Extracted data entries
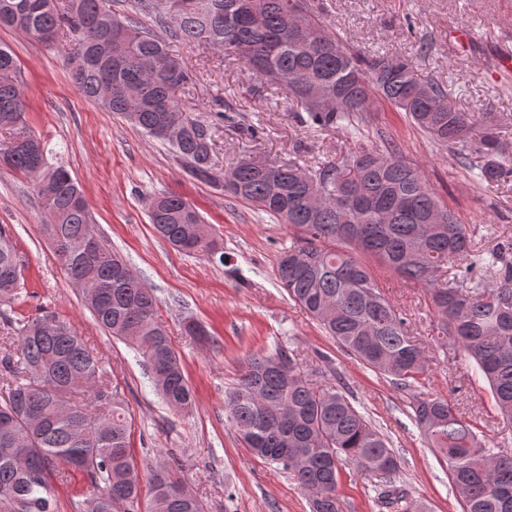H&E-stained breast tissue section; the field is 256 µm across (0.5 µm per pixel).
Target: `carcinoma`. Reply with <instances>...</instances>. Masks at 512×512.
<instances>
[{"mask_svg": "<svg viewBox=\"0 0 512 512\" xmlns=\"http://www.w3.org/2000/svg\"><path fill=\"white\" fill-rule=\"evenodd\" d=\"M169 22L167 0H135L134 15L109 0H0V26L48 46L67 30L76 90L148 137L168 145L192 178L208 182L215 168L212 123L183 113L174 90L190 75L159 32L211 46L283 86L300 106L301 122L362 135L382 99L424 133L486 157L476 178L512 180V158L499 155L489 116L458 110L442 87L416 74L412 61L350 51L324 24L310 0H187ZM296 14L309 31L299 39L284 25ZM150 16L145 27L140 14ZM106 79L112 97L104 99ZM21 69L0 44V164L34 179L46 212L42 230L65 273L82 291L96 322L130 347L153 388L176 412L194 403L191 385L164 326L157 300L125 260L96 236L87 201L63 165L51 162L27 124ZM224 192L302 232L277 263L280 287L339 346L368 369L411 392V418L448 465L463 512H512V457L500 455L445 398L418 389L429 358L408 319L385 296L377 271L427 287L444 345L460 347L486 380L495 406L512 424V239L487 251L441 204L397 145L362 150L343 165L276 164L252 158L224 166ZM157 234L179 251L224 263V250L195 207L175 193L151 198ZM24 281L15 245L0 227V303L13 302ZM20 357H0V512H58L59 467L96 490L84 512H205L178 468L152 470L148 505L133 453V419L108 368L73 325L44 310L19 321ZM224 410L252 455L288 474L311 493V512H342V467L375 480L381 503L404 507L391 476L400 467L388 439L337 386H314L284 349L247 355L224 398Z\"/></svg>", "mask_w": 512, "mask_h": 512, "instance_id": "1", "label": "carcinoma"}]
</instances>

_GOAL_
Repeat all of the data above word for word, minus the pictures.

_FULL OUTPUT_
H&E-stained breast tissue section; the field is 256 µm across (0.5 µm per pixel).
Target: `carcinoma`. Reply with <instances>...</instances>. Masks at 512×512.
<instances>
[{"mask_svg": "<svg viewBox=\"0 0 512 512\" xmlns=\"http://www.w3.org/2000/svg\"><path fill=\"white\" fill-rule=\"evenodd\" d=\"M169 22L167 0H135L134 15L109 0H0V26L48 46L67 30L76 90L148 137L168 145L192 178L208 182L215 168L212 123L183 113L174 90L190 75L159 32L211 46L283 86L300 106L301 122L362 135L382 99L424 133L486 157L476 178L512 180V158L499 155L489 116L458 110L442 87L416 74L412 61L350 51L324 24L310 0H187ZM296 14L309 31L299 39L284 25ZM150 16L145 27L140 14ZM106 79L112 97L104 99ZM21 69L0 44V164L34 179L46 212L42 230L65 273L82 291L96 322L130 347L153 388L176 412L194 403L191 385L164 326L157 300L125 260L96 236L87 201L63 165L51 162L27 124ZM224 192L302 232L277 263L280 287L339 346L368 369L411 392V418L448 465L463 512H512V457L500 455L445 398L418 389L429 358L408 319L385 296L377 271L427 287L444 345L460 347L486 380L495 406L512 424V239L487 251L441 204L397 145L362 150L343 165L276 164L252 158L224 166ZM157 234L179 251L224 263V250L195 207L175 193L151 198ZM24 281L15 245L0 227V303L13 302ZM20 357H0V512H58L59 467L96 490L84 512H205L178 468L152 470L148 505L133 453V419L108 368L73 325L44 310L19 321ZM224 410L252 455L288 474L311 493V512H342V467L375 480L381 503L404 507L391 476L400 467L388 439L337 386H314L284 349L247 355L224 398Z\"/></svg>", "mask_w": 512, "mask_h": 512, "instance_id": "1", "label": "carcinoma"}]
</instances>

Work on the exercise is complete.